_Exercise material_
>>>>

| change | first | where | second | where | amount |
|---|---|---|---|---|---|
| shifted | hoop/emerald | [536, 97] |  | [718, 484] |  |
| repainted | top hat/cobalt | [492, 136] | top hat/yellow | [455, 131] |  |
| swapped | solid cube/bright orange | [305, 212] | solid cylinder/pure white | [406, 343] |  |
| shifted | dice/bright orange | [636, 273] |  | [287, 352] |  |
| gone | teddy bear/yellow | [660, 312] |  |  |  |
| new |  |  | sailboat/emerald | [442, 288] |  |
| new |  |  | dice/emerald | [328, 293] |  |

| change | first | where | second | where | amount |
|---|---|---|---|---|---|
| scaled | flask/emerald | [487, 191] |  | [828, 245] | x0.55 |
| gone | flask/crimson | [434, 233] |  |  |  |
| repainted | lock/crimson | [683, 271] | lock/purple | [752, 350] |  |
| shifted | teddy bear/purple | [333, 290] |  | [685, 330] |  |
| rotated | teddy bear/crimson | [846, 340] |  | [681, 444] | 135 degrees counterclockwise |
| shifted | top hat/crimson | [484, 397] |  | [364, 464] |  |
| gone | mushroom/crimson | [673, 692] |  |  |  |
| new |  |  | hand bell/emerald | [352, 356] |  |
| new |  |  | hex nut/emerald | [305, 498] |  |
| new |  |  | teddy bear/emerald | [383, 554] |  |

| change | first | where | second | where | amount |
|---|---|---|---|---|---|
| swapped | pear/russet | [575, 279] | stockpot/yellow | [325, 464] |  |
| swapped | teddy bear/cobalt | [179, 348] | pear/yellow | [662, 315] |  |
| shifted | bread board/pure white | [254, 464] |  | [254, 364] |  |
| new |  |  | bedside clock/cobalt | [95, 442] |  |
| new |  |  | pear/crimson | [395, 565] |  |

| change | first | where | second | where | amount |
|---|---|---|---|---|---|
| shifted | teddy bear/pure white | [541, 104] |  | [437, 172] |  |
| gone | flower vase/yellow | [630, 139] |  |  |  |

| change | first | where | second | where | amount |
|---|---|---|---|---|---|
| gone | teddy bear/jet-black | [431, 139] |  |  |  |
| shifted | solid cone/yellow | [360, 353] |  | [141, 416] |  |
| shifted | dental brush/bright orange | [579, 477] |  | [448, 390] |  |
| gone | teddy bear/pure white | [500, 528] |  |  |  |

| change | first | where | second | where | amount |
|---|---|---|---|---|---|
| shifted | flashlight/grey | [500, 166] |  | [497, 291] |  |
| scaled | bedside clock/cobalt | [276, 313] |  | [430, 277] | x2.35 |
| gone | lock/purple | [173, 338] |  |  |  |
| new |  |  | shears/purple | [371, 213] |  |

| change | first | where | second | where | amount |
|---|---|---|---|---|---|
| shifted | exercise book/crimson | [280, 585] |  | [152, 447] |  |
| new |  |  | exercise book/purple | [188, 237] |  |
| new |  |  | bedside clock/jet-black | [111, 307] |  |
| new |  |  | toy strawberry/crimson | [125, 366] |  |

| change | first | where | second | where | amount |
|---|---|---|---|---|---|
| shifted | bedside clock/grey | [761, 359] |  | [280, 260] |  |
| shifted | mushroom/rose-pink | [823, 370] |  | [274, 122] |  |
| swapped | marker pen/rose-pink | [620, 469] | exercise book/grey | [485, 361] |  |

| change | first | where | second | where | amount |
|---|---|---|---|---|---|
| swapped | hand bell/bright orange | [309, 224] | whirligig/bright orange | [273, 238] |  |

<<<<

Copy every record exactly, with nothing added or dropped.

| change | first | where | second | where | amount |
|---|---|---|---|---|---|
| shifted | hoop/emerald | [536, 97] |  | [718, 484] |  |
| repainted | top hat/cobalt | [492, 136] | top hat/yellow | [455, 131] |  |
| swapped | solid cube/bright orange | [305, 212] | solid cylinder/pure white | [406, 343] |  |
| shifted | dice/bright orange | [636, 273] |  | [287, 352] |  |
| gone | teddy bear/yellow | [660, 312] |  |  |  |
| new |  |  | sailboat/emerald | [442, 288] |  |
| new |  |  | dice/emerald | [328, 293] |  |

| change | first | where | second | where | amount |
|---|---|---|---|---|---|
| scaled | flask/emerald | [487, 191] |  | [828, 245] | x0.55 |
| gone | flask/crimson | [434, 233] |  |  |  |
| repainted | lock/crimson | [683, 271] | lock/purple | [752, 350] |  |
| shifted | teddy bear/purple | [333, 290] |  | [685, 330] |  |
| rotated | teddy bear/crimson | [846, 340] |  | [681, 444] | 135 degrees counterclockwise |
| shifted | top hat/crimson | [484, 397] |  | [364, 464] |  |
| gone | mushroom/crimson | [673, 692] |  |  |  |
| new |  |  | hand bell/emerald | [352, 356] |  |
| new |  |  | hex nut/emerald | [305, 498] |  |
| new |  |  | teddy bear/emerald | [383, 554] |  |

| change | first | where | second | where | amount |
|---|---|---|---|---|---|
| swapped | pear/russet | [575, 279] | stockpot/yellow | [325, 464] |  |
| swapped | teddy bear/cobalt | [179, 348] | pear/yellow | [662, 315] |  |
| shifted | bread board/pure white | [254, 464] |  | [254, 364] |  |
| new |  |  | bedside clock/cobalt | [95, 442] |  |
| new |  |  | pear/crimson | [395, 565] |  |

| change | first | where | second | where | amount |
|---|---|---|---|---|---|
| shifted | teddy bear/pure white | [541, 104] |  | [437, 172] |  |
| gone | flower vase/yellow | [630, 139] |  |  |  |

| change | first | where | second | where | amount |
|---|---|---|---|---|---|
| gone | teddy bear/jet-black | [431, 139] |  |  |  |
| shifted | solid cone/yellow | [360, 353] |  | [141, 416] |  |
| shifted | dental brush/bright orange | [579, 477] |  | [448, 390] |  |
| gone | teddy bear/pure white | [500, 528] |  |  |  |

| change | first | where | second | where | amount |
|---|---|---|---|---|---|
| shifted | flashlight/grey | [500, 166] |  | [497, 291] |  |
| scaled | bedside clock/cobalt | [276, 313] |  | [430, 277] | x2.35 |
| gone | lock/purple | [173, 338] |  |  |  |
| new |  |  | shears/purple | [371, 213] |  |

| change | first | where | second | where | amount |
|---|---|---|---|---|---|
| shifted | exercise book/crimson | [280, 585] |  | [152, 447] |  |
| new |  |  | exercise book/purple | [188, 237] |  |
| new |  |  | bedside clock/jet-black | [111, 307] |  |
| new |  |  | toy strawberry/crimson | [125, 366] |  |

| change | first | where | second | where | amount |
|---|---|---|---|---|---|
| shifted | bedside clock/grey | [761, 359] |  | [280, 260] |  |
| shifted | mushroom/rose-pink | [823, 370] |  | [274, 122] |  |
| swapped | marker pen/rose-pink | [620, 469] | exercise book/grey | [485, 361] |  |

| change | first | where | second | where | amount |
|---|---|---|---|---|---|
| swapped | hand bell/bright orange | [309, 224] | whirligig/bright orange | [273, 238] |  |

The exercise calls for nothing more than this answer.